(Records contained in a dataset)
******************************
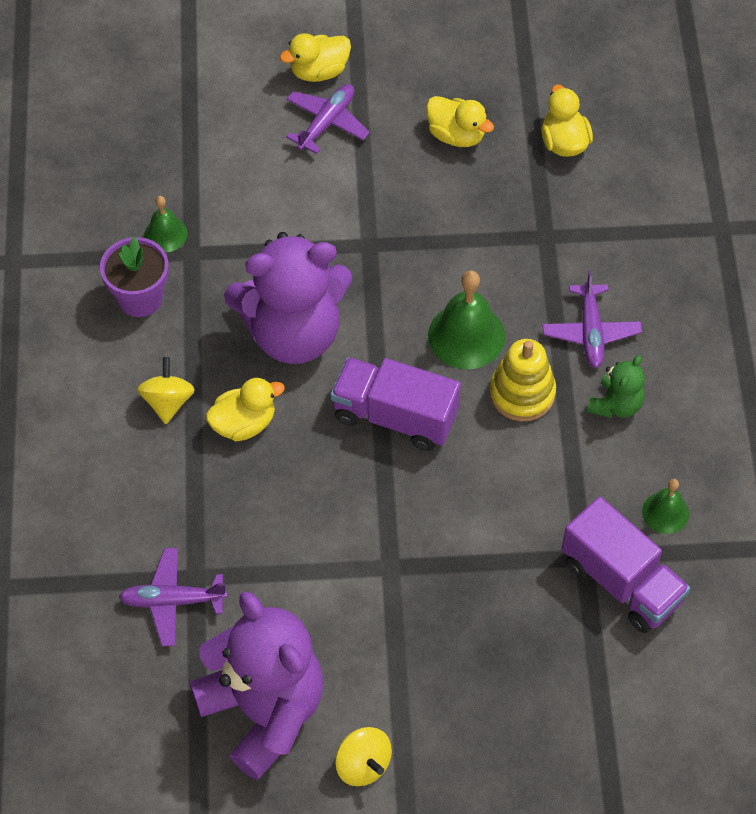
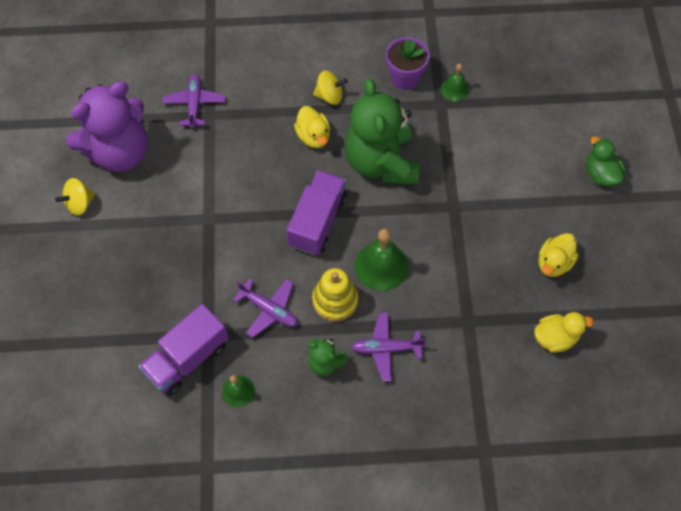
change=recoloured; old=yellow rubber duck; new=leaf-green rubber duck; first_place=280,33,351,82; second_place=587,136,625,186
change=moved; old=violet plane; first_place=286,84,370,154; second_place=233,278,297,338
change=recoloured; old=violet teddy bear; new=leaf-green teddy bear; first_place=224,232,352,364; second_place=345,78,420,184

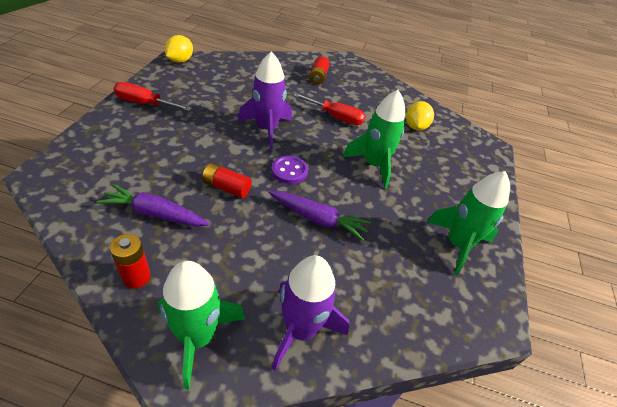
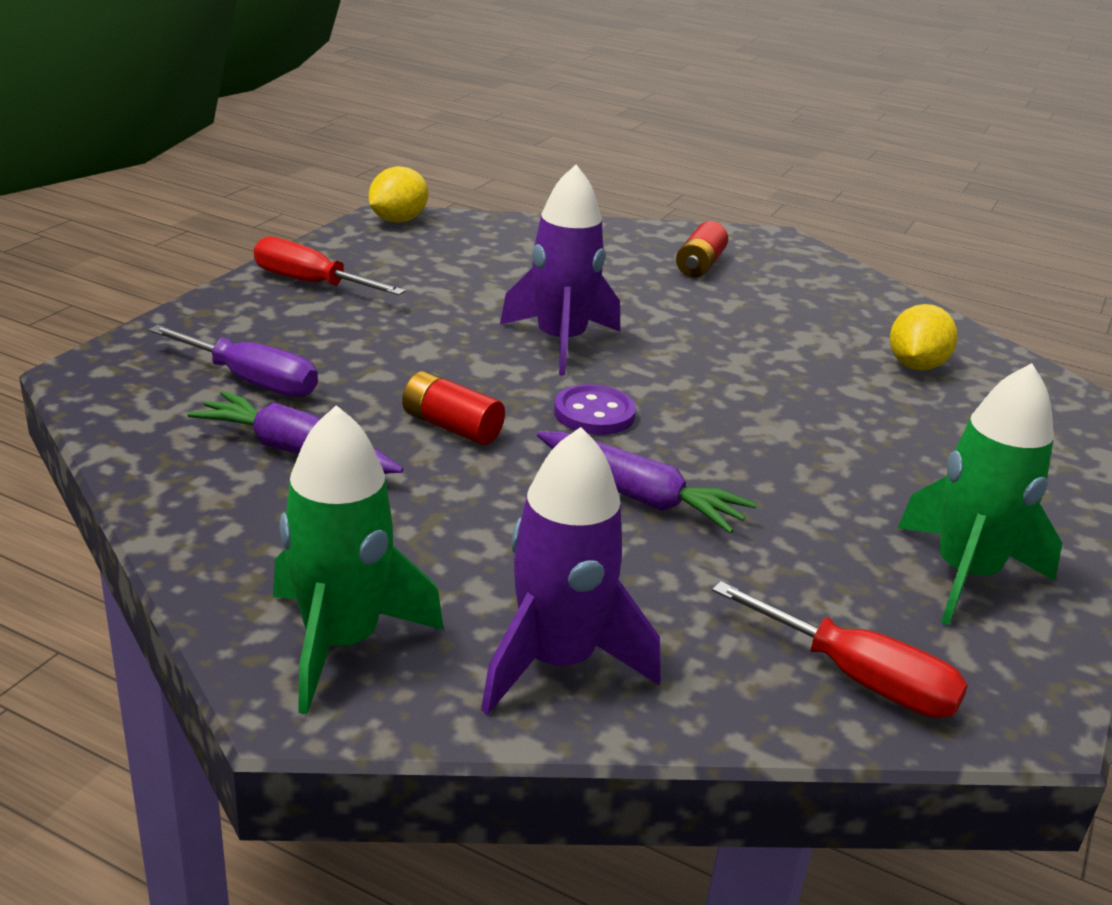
change=removed; old=leaf-green spaceship; first_place=343,90,405,188
change=moved; old=red flat screwdriver; first_place=293,93,366,125; second_place=712,581,968,718
change=removed; old=red AA battery; first_place=110,234,151,288
change=added; new=violet flat screwdriver; second_place=149,325,318,397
******************************
**What is needed:** Leave the pictures out, then print every entry exactly as it reads.

**Exercise response:**
change=recoloured; old=yellow rubber duck; new=leaf-green rubber duck; first_place=280,33,351,82; second_place=587,136,625,186
change=moved; old=violet plane; first_place=286,84,370,154; second_place=233,278,297,338
change=recoloured; old=violet teddy bear; new=leaf-green teddy bear; first_place=224,232,352,364; second_place=345,78,420,184

change=removed; old=leaf-green spaceship; first_place=343,90,405,188
change=moved; old=red flat screwdriver; first_place=293,93,366,125; second_place=712,581,968,718
change=removed; old=red AA battery; first_place=110,234,151,288
change=added; new=violet flat screwdriver; second_place=149,325,318,397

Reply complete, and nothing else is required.